(Provided records)
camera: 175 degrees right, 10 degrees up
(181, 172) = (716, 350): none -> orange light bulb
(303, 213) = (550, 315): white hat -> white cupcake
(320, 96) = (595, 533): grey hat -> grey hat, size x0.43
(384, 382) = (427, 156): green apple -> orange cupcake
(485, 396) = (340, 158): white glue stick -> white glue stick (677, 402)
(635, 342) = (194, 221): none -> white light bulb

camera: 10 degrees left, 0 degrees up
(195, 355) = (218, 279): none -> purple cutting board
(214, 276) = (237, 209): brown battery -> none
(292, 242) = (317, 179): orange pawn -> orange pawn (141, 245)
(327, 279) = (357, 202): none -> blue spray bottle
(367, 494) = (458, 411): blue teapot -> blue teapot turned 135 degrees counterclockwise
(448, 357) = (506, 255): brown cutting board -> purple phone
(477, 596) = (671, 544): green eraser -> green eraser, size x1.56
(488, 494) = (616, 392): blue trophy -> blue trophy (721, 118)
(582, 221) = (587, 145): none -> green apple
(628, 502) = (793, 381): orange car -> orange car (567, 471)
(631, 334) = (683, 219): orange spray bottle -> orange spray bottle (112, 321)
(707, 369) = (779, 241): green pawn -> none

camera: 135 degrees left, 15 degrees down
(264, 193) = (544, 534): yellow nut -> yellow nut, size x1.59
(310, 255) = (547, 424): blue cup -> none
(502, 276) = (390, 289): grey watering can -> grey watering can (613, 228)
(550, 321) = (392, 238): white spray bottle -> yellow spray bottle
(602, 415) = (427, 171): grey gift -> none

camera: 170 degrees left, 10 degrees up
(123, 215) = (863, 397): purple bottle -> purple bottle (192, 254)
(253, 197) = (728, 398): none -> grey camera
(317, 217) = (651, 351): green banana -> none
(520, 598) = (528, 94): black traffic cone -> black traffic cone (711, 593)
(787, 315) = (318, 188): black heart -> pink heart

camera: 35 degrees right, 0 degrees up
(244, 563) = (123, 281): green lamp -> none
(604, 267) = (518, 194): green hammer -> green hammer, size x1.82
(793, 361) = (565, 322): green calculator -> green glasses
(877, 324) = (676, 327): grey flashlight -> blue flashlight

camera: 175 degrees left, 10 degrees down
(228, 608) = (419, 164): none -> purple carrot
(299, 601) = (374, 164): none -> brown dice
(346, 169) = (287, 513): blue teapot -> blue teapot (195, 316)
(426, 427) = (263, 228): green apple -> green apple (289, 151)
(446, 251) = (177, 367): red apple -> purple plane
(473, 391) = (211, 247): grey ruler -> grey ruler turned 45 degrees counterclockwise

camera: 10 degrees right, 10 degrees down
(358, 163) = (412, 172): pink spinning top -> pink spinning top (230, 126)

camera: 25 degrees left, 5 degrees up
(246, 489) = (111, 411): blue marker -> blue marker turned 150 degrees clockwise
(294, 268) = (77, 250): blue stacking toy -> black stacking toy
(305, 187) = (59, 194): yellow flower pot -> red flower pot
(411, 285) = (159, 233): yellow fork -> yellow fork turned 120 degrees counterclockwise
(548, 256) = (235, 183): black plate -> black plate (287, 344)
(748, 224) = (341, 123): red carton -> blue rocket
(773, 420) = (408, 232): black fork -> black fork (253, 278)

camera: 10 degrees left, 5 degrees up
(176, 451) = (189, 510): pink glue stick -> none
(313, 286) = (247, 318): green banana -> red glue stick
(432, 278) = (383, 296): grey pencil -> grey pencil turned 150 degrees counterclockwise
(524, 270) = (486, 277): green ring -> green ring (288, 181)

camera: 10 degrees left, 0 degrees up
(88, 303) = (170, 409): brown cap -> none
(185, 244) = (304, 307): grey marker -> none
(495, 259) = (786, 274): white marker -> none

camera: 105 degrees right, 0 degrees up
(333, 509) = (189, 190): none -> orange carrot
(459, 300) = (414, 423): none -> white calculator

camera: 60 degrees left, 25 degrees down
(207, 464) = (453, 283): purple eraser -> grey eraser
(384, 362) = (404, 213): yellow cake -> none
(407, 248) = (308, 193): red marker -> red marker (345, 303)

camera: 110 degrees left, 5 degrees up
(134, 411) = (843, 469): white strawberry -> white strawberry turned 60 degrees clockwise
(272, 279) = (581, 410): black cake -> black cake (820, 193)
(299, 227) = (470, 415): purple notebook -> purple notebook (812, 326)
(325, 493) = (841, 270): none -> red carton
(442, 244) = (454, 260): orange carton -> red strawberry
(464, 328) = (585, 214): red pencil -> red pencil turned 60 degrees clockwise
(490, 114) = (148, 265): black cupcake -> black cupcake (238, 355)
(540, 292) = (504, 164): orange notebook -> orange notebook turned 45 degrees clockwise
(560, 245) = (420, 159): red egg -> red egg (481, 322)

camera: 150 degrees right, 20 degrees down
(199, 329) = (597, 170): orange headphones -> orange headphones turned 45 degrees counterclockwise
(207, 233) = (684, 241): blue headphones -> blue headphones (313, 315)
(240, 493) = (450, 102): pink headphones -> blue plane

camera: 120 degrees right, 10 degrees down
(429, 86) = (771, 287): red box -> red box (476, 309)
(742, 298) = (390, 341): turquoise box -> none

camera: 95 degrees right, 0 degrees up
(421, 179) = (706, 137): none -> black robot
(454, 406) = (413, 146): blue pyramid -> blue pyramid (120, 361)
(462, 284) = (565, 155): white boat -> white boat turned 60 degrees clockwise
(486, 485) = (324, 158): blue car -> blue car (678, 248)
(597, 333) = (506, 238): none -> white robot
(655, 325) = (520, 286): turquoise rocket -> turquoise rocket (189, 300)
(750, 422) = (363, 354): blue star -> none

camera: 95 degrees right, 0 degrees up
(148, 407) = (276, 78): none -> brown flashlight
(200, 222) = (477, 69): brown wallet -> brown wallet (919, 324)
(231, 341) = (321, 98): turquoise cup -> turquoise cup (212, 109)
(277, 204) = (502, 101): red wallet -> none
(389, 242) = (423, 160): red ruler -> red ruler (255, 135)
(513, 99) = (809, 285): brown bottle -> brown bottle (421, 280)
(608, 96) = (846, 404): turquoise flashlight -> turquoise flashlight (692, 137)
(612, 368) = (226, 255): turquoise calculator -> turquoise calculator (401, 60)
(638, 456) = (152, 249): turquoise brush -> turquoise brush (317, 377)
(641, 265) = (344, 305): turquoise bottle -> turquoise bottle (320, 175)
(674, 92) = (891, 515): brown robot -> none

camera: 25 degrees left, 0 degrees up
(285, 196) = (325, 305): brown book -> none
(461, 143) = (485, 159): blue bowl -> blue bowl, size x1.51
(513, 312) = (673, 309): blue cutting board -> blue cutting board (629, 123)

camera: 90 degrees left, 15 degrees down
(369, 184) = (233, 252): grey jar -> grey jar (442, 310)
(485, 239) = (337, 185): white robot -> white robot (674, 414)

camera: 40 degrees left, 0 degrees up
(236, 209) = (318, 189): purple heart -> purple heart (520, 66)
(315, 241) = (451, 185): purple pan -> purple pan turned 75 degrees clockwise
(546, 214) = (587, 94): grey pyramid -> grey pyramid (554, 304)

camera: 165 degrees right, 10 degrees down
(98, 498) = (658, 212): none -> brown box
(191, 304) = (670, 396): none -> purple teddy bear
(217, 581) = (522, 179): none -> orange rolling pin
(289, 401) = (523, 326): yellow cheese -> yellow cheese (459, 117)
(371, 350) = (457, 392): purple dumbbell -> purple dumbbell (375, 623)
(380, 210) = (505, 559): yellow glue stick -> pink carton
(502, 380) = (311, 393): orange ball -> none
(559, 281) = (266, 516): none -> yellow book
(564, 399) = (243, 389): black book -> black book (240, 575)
(End Provided records)
→ **What is needed**
Go over the records above and tally the lines with the word "teapot" in them. Give the number alone.

→ **Task solution**
2